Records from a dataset

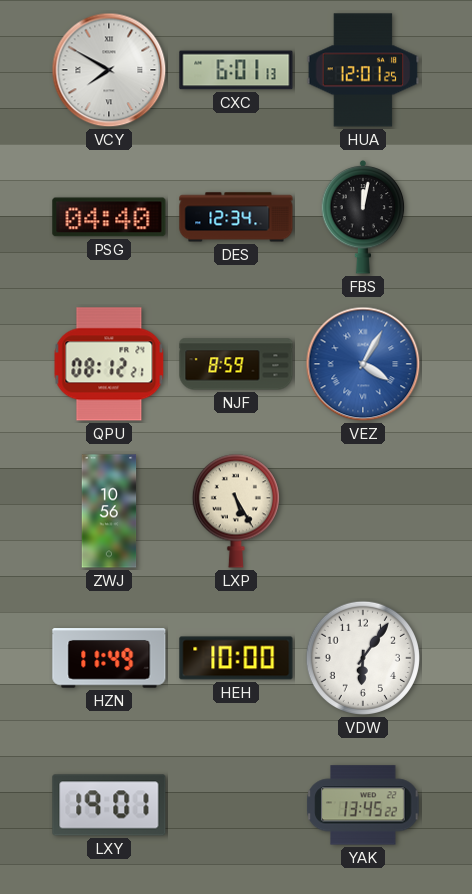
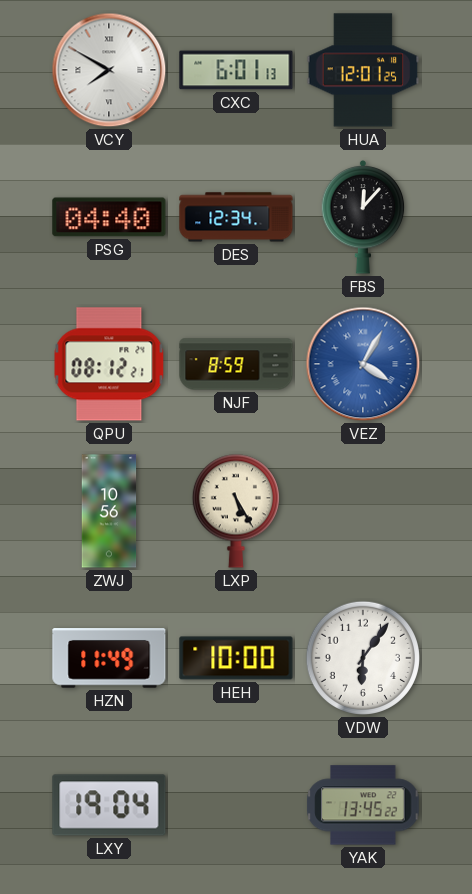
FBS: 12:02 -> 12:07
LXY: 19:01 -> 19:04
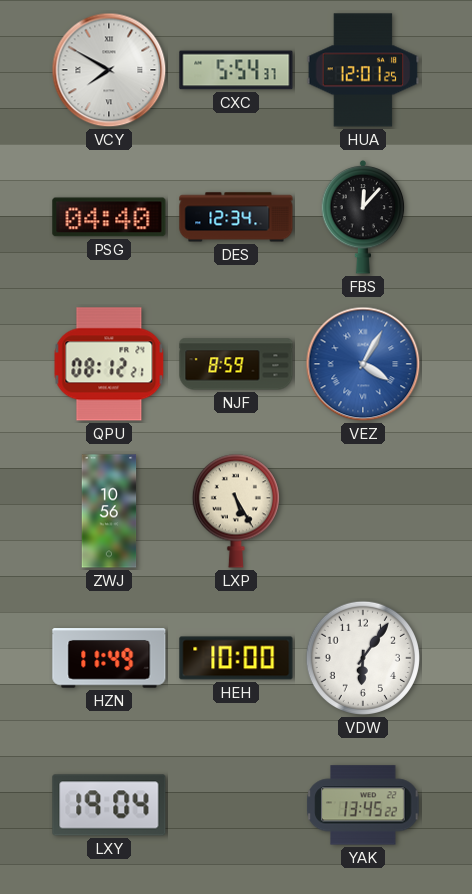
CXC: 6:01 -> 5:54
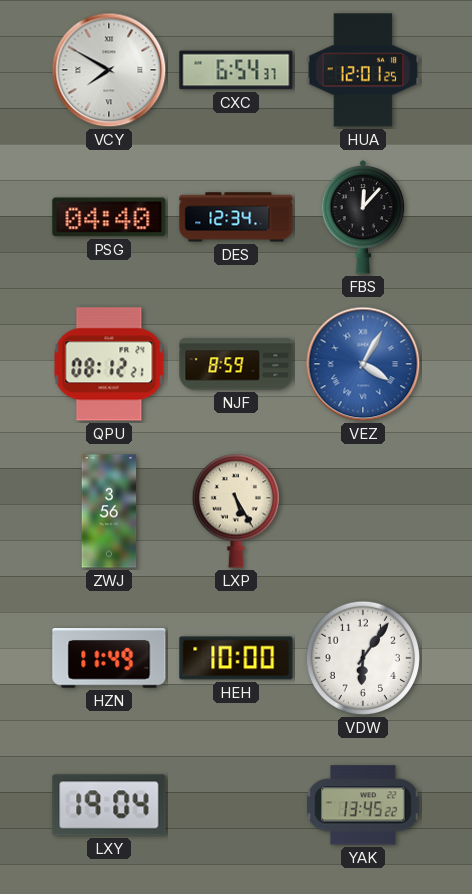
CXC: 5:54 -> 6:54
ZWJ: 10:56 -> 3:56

---

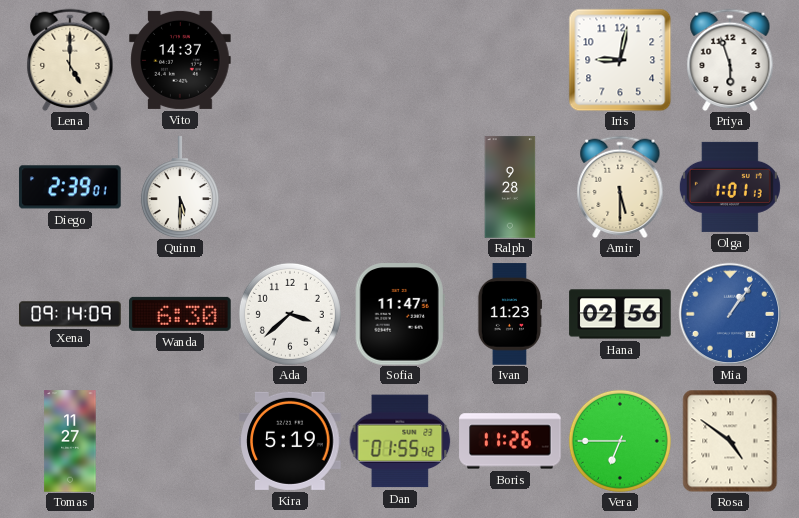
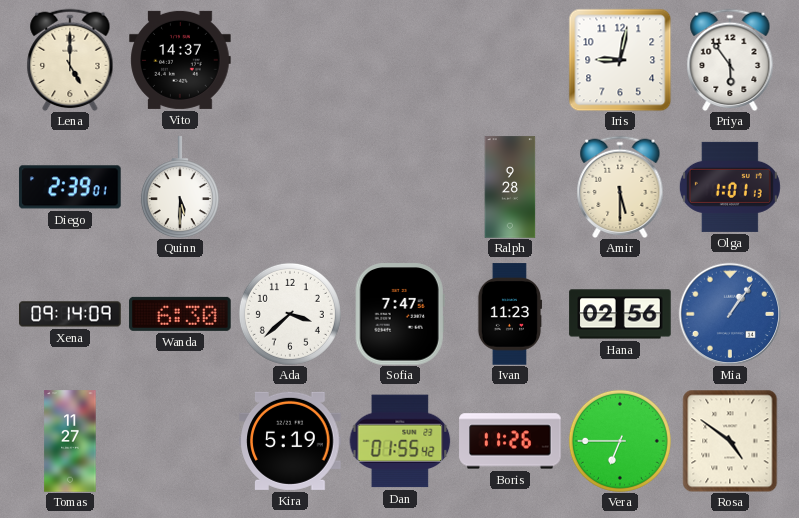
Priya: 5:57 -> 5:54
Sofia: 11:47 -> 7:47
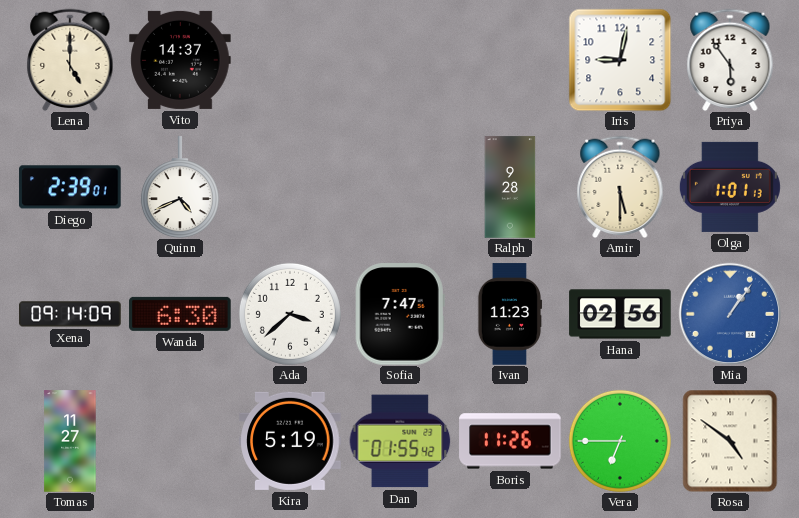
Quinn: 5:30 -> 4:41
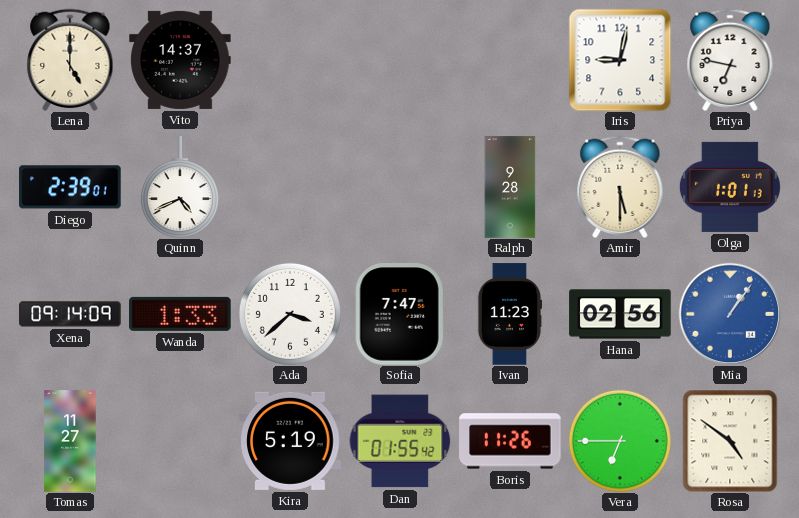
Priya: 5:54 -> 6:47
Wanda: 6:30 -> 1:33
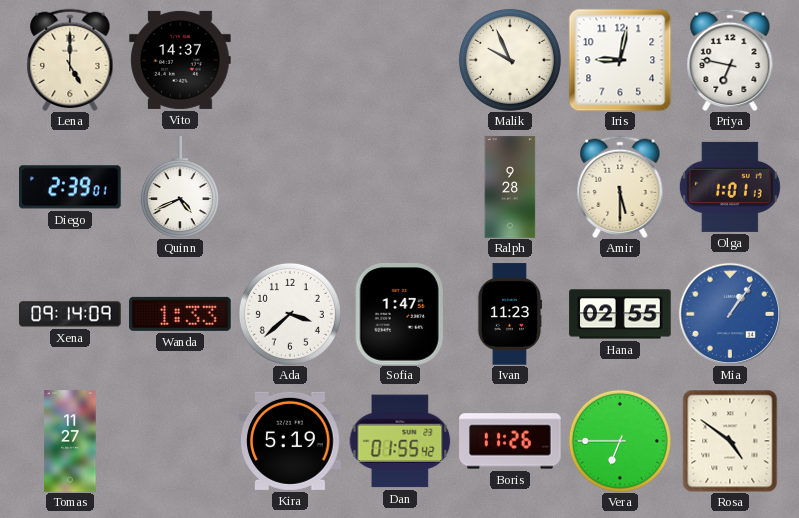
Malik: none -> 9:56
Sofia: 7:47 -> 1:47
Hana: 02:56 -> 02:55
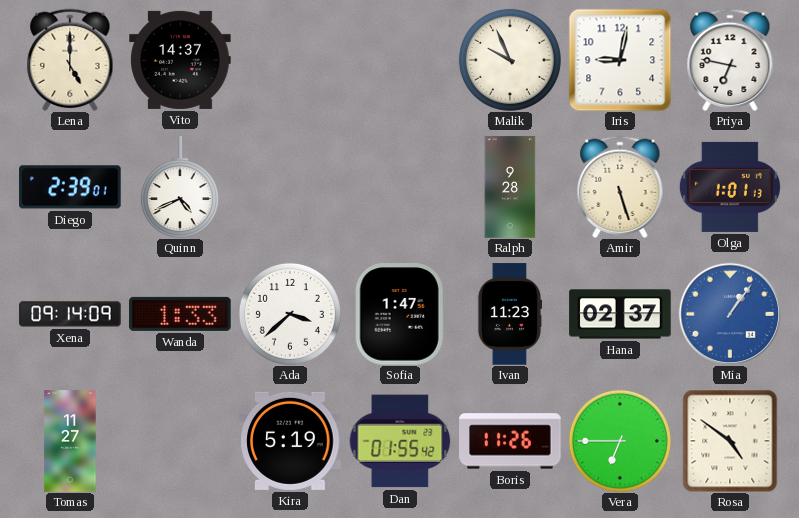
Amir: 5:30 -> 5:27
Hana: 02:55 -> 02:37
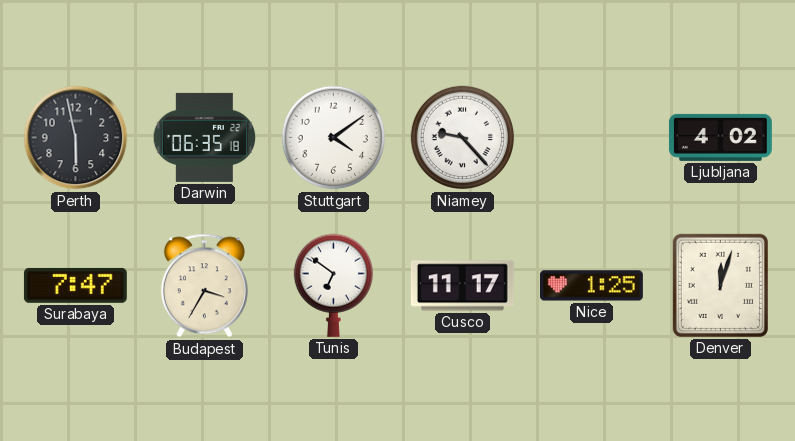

**Work to complete:** Turn everything from the line containing "Quinn: 5:30 -> 4:41" down to the line containing "Hana: 02:55 -> 02:37" into a numbered list, skipping blank lines. Don't include the pictures in your answer.

**Result of the task:**
1. Quinn: 5:30 -> 4:41
2. Priya: 5:54 -> 6:47
3. Wanda: 6:30 -> 1:33
4. Malik: none -> 9:56
5. Sofia: 7:47 -> 1:47
6. Hana: 02:56 -> 02:55
7. Amir: 5:30 -> 5:27
8. Hana: 02:55 -> 02:37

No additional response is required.